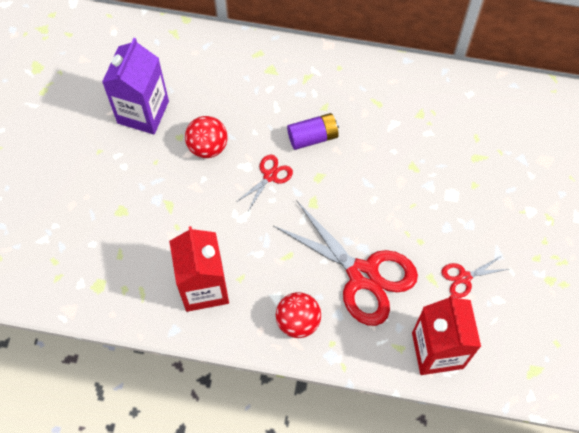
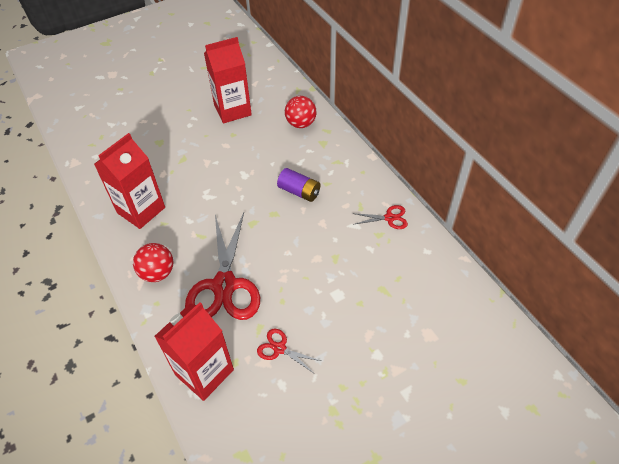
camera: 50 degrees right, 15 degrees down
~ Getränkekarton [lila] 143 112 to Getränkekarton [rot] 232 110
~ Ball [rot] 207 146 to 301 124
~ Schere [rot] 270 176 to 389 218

——

= Exercise instructions =
All of the material above needs to be restated exactly, with no pictures.

= Output =
camera: 50 degrees right, 15 degrees down
~ Getränkekarton [lila] 143 112 to Getränkekarton [rot] 232 110
~ Ball [rot] 207 146 to 301 124
~ Schere [rot] 270 176 to 389 218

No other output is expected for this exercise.